- _Task directions_: Within the records below, reproduce without change the lines from the line that has "move | russet" through the line that has "recolor | bright", and only those.

Scene image comparisons:
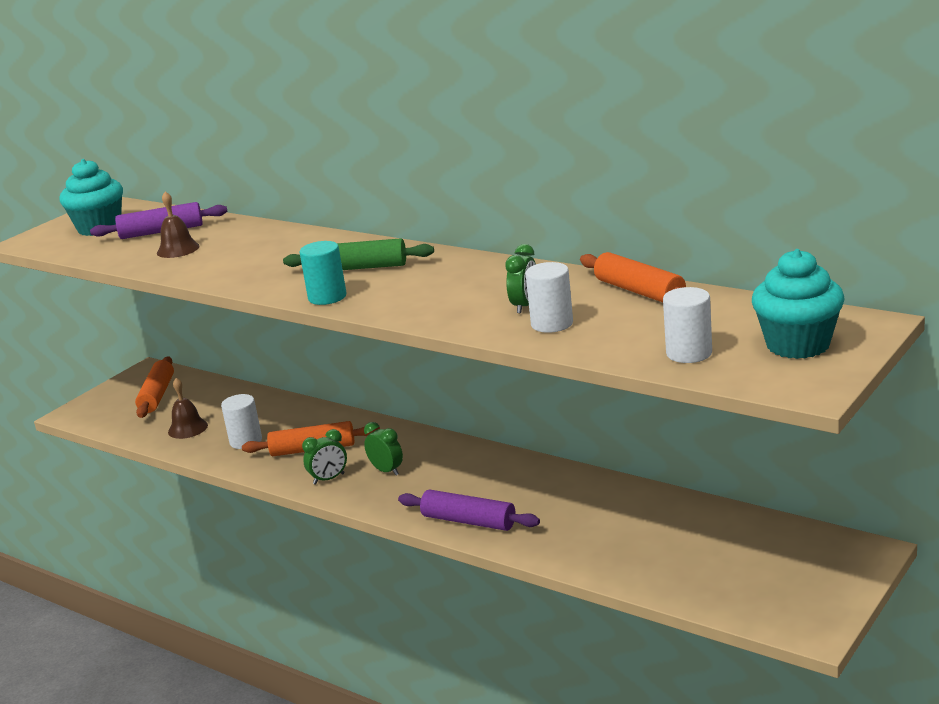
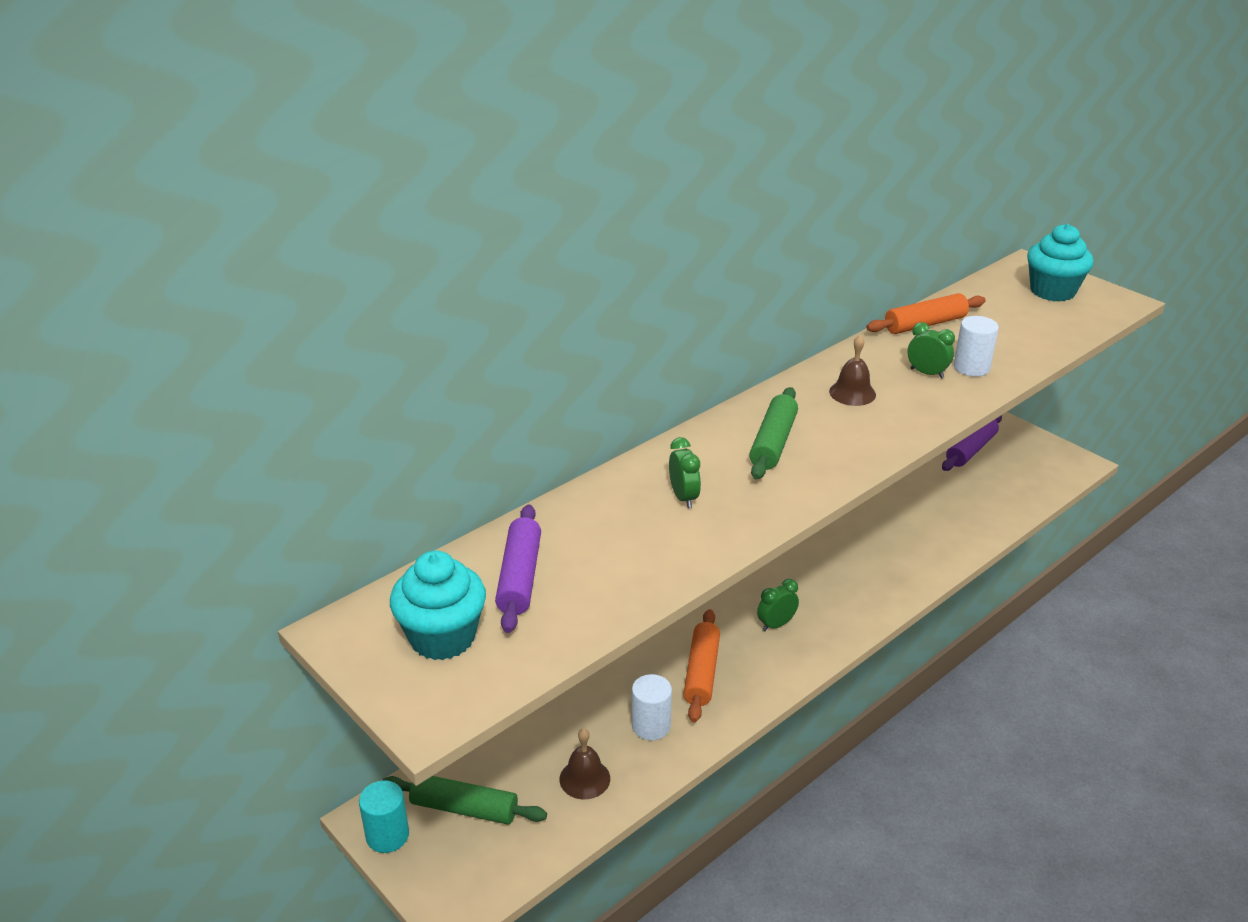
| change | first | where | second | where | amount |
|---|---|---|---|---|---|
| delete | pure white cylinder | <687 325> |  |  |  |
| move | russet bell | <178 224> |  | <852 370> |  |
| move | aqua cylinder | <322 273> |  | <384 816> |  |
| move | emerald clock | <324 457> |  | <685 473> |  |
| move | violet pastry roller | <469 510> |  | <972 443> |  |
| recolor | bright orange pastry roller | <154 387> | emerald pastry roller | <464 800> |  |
* * *
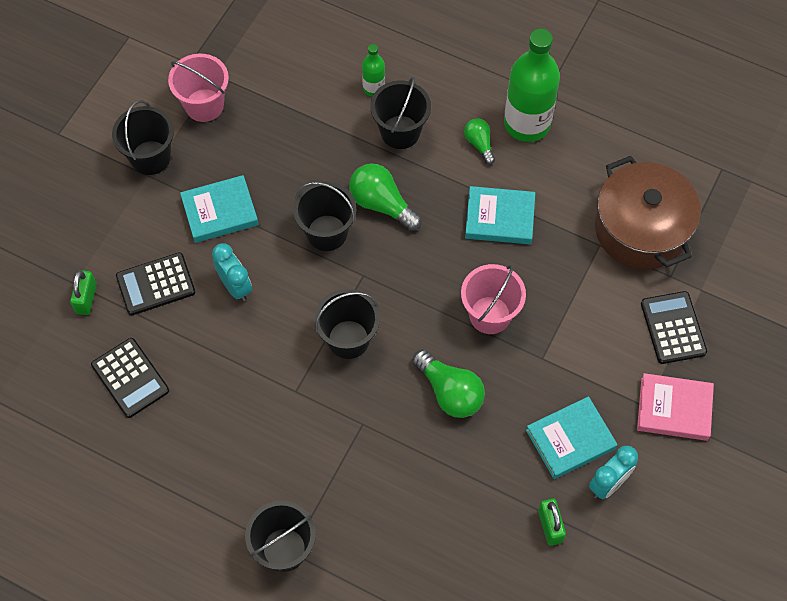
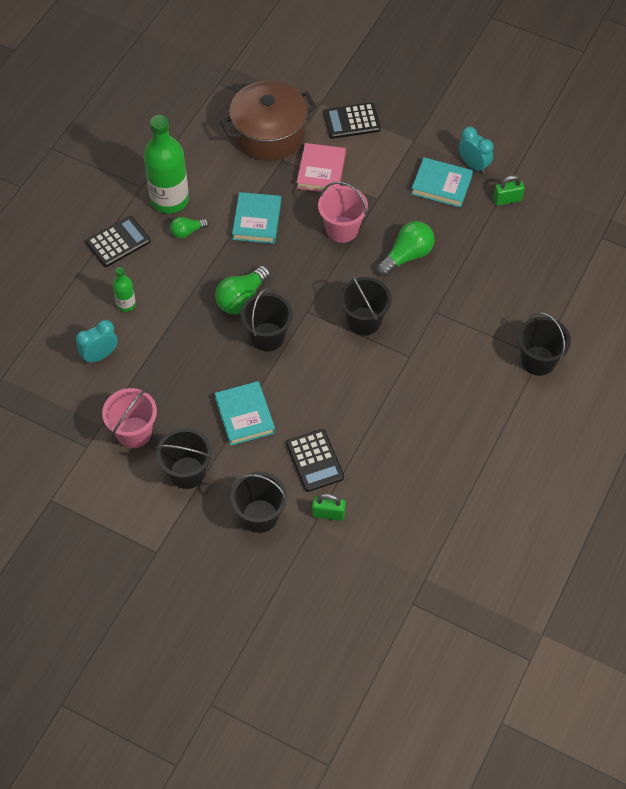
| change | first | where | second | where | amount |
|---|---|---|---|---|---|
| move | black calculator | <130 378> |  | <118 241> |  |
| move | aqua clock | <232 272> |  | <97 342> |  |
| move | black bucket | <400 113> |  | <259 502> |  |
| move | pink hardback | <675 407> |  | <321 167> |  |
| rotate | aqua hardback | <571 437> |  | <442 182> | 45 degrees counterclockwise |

- _Finished exercise_:
| move | russet bell | <178 224> |  | <852 370> |  |
| move | aqua cylinder | <322 273> |  | <384 816> |  |
| move | emerald clock | <324 457> |  | <685 473> |  |
| move | violet pastry roller | <469 510> |  | <972 443> |  |
| recolor | bright orange pastry roller | <154 387> | emerald pastry roller | <464 800> |  |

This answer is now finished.